(Dataset items)
________________________

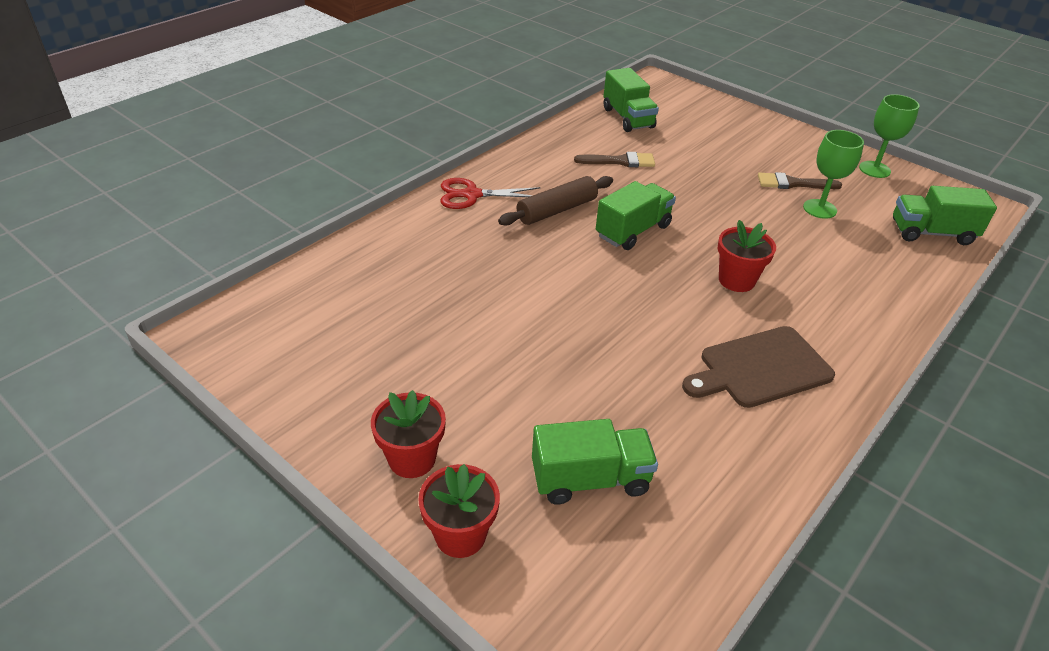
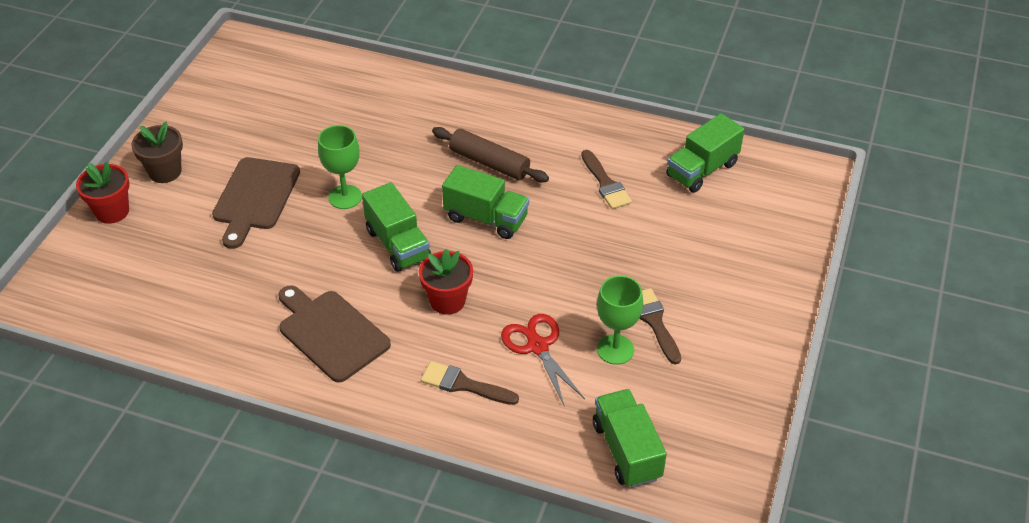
camera: 70 degrees right, 5 degrees up
(412, 459) = (165, 172): red flower pot -> brown flower pot
(471, 195) = (480, 106): red scissors -> red scissors (537, 346)
(514, 382) = (255, 197): none -> brown cutting board
(590, 479) = (176, 258): green truck -> green truck (398, 244)
(848, 297) = (463, 385): none -> brown brush
(874, 169) = (741, 393): green goblet -> green goblet (345, 197)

________________________

(PROBLEM): Verbatim repetition of the entries is required, excluding any pictures.

(SOLUTION TO THE EXERCISE):
camera: 70 degrees right, 5 degrees up
(412, 459) = (165, 172): red flower pot -> brown flower pot
(471, 195) = (480, 106): red scissors -> red scissors (537, 346)
(514, 382) = (255, 197): none -> brown cutting board
(590, 479) = (176, 258): green truck -> green truck (398, 244)
(848, 297) = (463, 385): none -> brown brush
(874, 169) = (741, 393): green goblet -> green goblet (345, 197)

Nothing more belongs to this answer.